WHAT YOU NEED TO DO:
Could you restate word for word every line from the one containing "red arrow: (48, 93) -> (46, 111), turned 35" to the end of the data below, pictures excluded?

RECORDS PROVIDED:

:::::

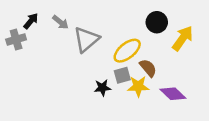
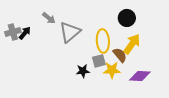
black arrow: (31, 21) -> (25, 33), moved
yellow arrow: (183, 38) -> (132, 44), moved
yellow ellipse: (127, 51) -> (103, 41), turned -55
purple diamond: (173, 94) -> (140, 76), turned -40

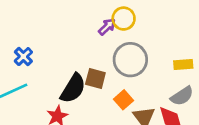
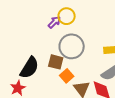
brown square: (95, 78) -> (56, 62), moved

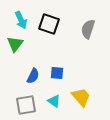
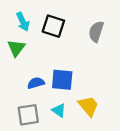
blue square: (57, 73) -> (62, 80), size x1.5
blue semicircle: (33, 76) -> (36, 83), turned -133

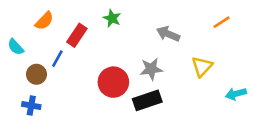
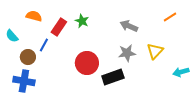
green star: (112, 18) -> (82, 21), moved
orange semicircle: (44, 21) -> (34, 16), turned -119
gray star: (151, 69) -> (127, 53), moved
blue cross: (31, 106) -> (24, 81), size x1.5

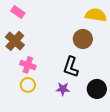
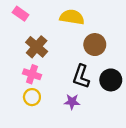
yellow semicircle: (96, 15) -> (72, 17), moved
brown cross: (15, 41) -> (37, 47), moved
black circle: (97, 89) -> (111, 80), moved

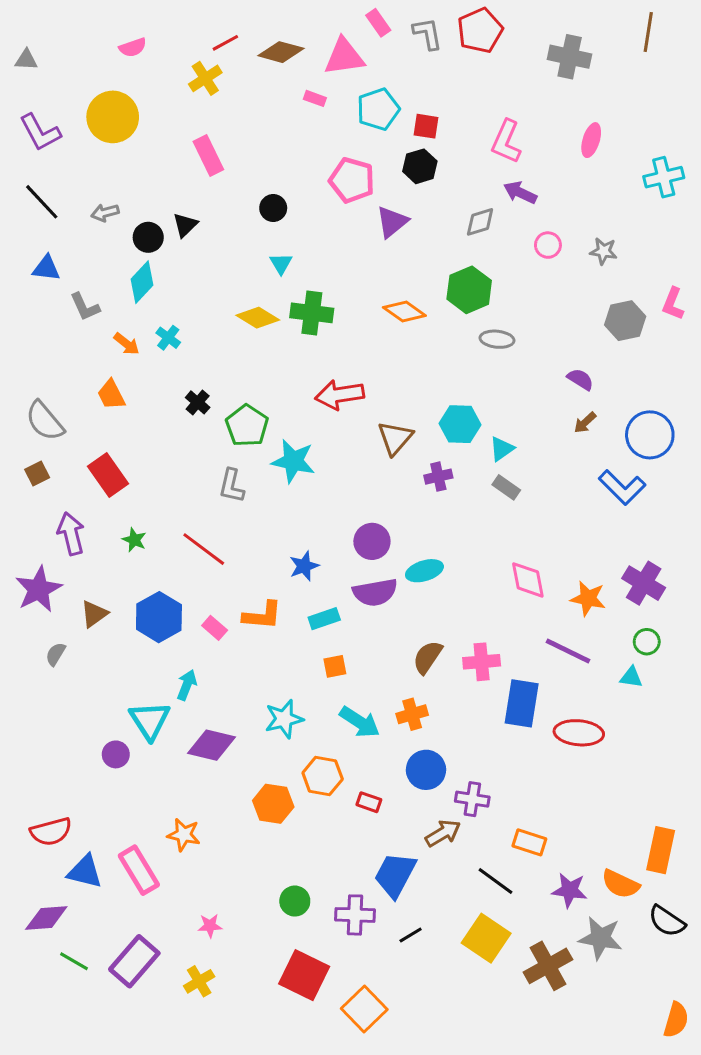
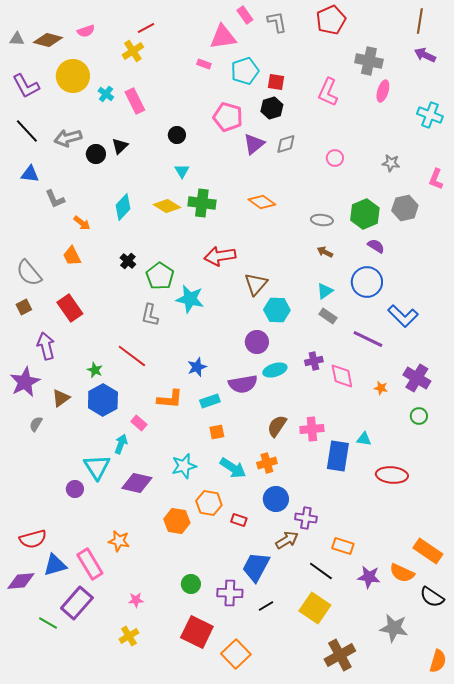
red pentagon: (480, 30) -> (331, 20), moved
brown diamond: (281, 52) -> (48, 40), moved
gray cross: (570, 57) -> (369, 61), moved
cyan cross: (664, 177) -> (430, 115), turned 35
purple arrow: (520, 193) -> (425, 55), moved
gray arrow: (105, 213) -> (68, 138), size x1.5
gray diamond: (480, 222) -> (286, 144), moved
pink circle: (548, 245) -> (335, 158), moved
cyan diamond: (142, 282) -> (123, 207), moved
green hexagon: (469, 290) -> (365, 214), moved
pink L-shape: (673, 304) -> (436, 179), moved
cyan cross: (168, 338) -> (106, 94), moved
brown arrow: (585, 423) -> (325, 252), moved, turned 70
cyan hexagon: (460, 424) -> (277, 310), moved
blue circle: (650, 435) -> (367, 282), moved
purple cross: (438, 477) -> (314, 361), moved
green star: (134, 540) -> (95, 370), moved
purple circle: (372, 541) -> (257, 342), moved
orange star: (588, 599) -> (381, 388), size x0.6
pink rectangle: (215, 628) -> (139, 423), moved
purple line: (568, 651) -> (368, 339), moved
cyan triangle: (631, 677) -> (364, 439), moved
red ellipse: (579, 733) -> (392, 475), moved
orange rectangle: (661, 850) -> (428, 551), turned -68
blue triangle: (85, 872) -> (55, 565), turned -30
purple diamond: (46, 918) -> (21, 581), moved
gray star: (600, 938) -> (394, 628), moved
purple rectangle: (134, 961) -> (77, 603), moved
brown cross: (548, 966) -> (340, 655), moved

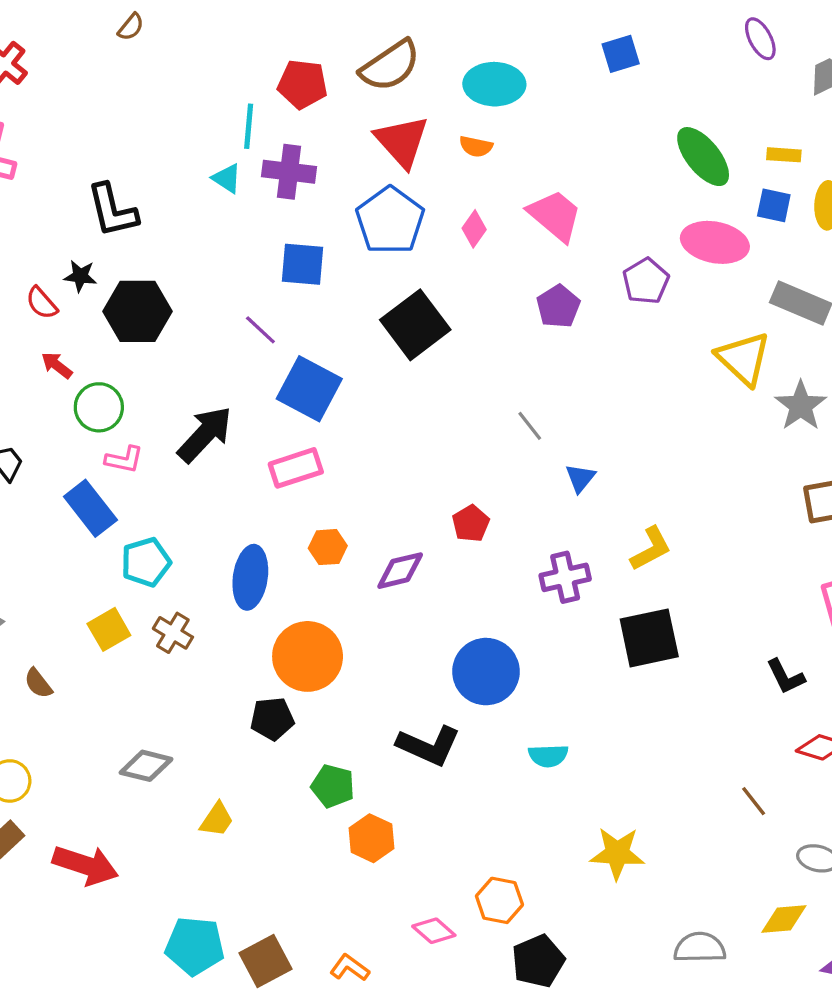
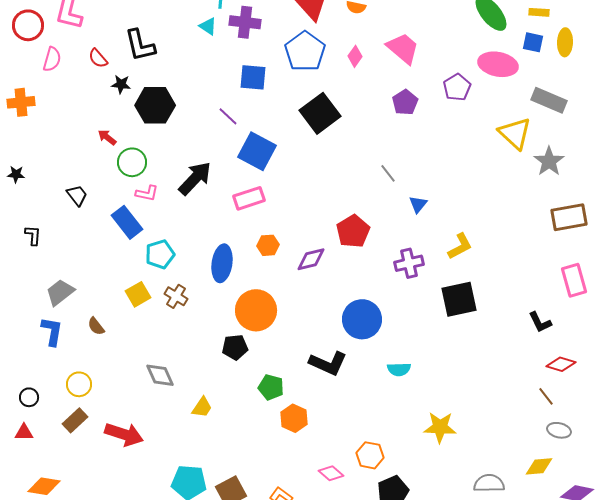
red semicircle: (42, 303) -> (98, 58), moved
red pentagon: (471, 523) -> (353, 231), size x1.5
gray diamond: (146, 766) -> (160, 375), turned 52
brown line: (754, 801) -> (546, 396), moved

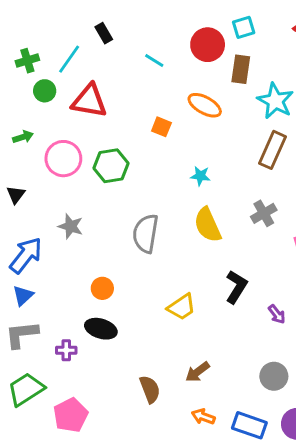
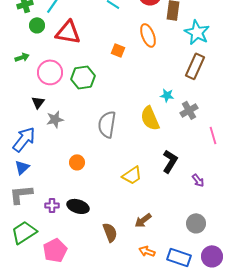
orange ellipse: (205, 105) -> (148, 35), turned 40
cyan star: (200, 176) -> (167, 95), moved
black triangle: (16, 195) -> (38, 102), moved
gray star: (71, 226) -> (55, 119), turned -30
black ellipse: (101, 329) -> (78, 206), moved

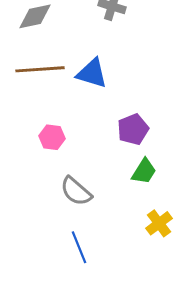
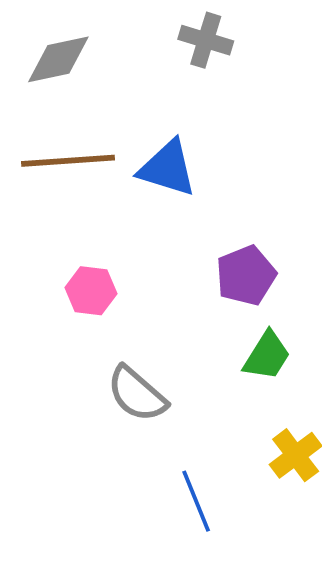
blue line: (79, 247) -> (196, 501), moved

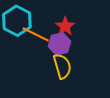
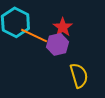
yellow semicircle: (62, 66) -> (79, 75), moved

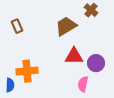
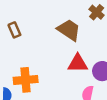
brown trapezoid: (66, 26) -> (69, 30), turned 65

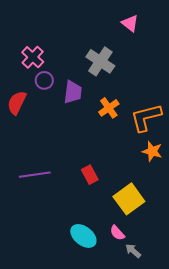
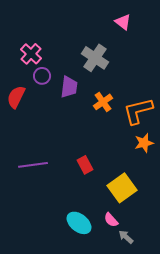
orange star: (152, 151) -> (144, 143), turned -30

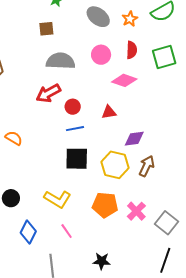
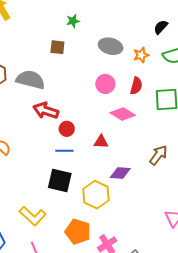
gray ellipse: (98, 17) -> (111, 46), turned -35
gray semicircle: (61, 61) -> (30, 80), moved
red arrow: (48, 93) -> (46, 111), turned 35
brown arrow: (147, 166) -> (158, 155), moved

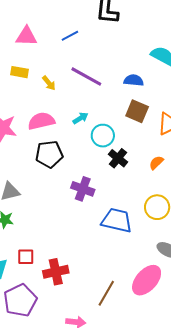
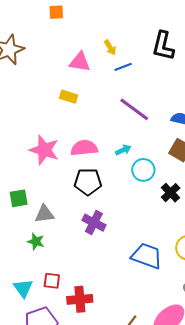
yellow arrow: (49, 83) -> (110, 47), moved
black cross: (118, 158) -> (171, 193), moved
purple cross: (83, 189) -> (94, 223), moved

:::::

RESULT OF THE TASK:
red arrow: (48, 93) -> (46, 111), turned 35
brown arrow: (147, 166) -> (158, 155), moved

yellow arrow: (49, 83) -> (110, 47), moved
black cross: (118, 158) -> (171, 193), moved
purple cross: (83, 189) -> (94, 223), moved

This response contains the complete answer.